Activity -> The line containing "(415, 190) = (466, 242): red" marks the start; please restate exactly that line and only the lines following it through the end of the material below.

(Given data begins)

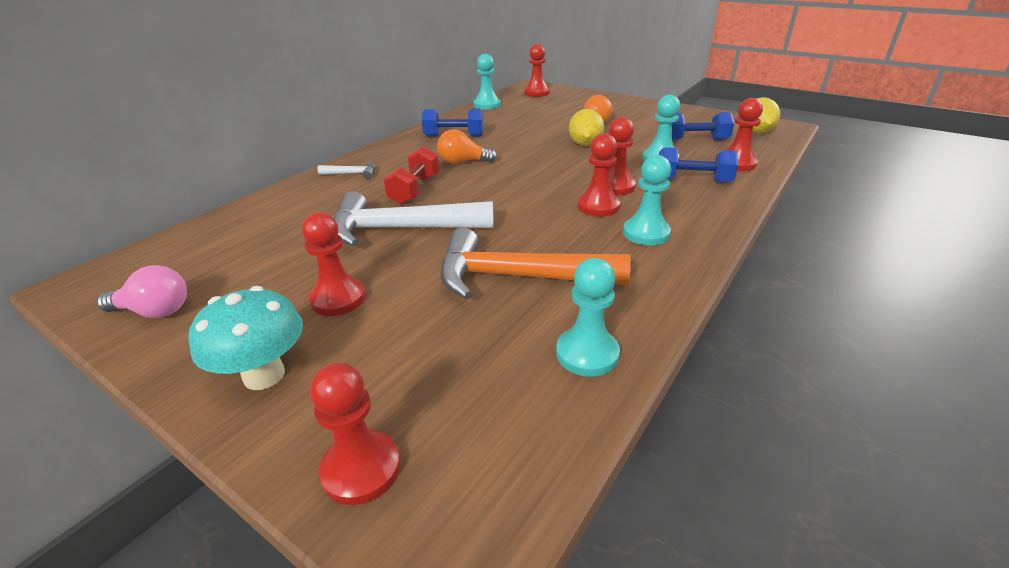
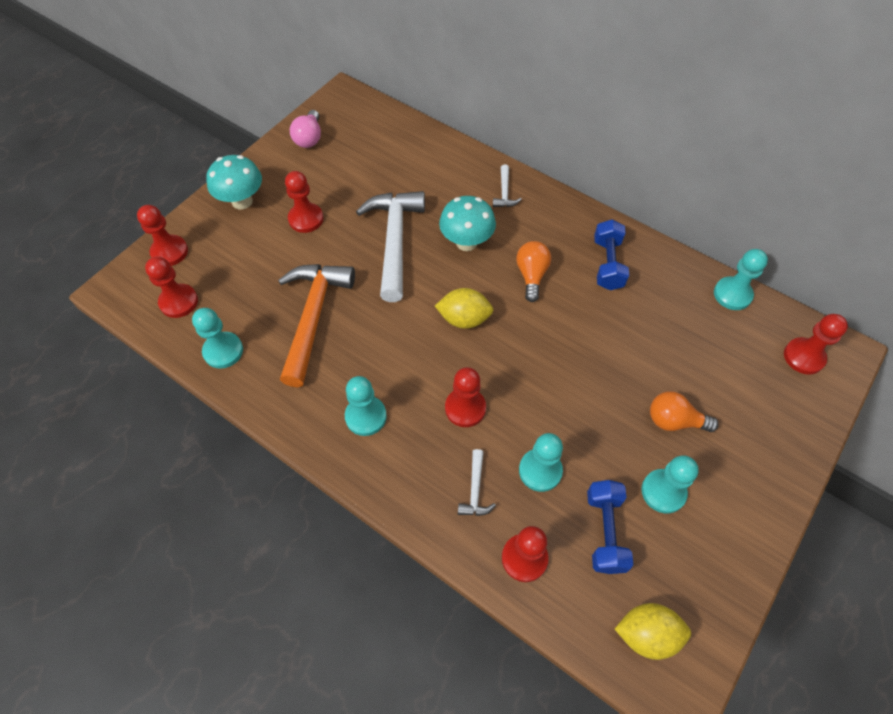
camera: 90 degrees right, 25 degrees up
(415, 190) = (466, 242): red dumbbell -> turquoise mushroom
(585, 144) = (586, 395): yellow lemon -> yellow lemon (464, 319)
(598, 206) = (421, 386): red pawn -> red pawn (179, 302)
(653, 126) = (663, 492): none -> turquoise pawn
(692, 181) = (475, 490): blue dumbbell -> white hammer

(Given data ends)

Task response ->
(415, 190) = (466, 242): red dumbbell -> turquoise mushroom
(585, 144) = (586, 395): yellow lemon -> yellow lemon (464, 319)
(598, 206) = (421, 386): red pawn -> red pawn (179, 302)
(653, 126) = (663, 492): none -> turquoise pawn
(692, 181) = (475, 490): blue dumbbell -> white hammer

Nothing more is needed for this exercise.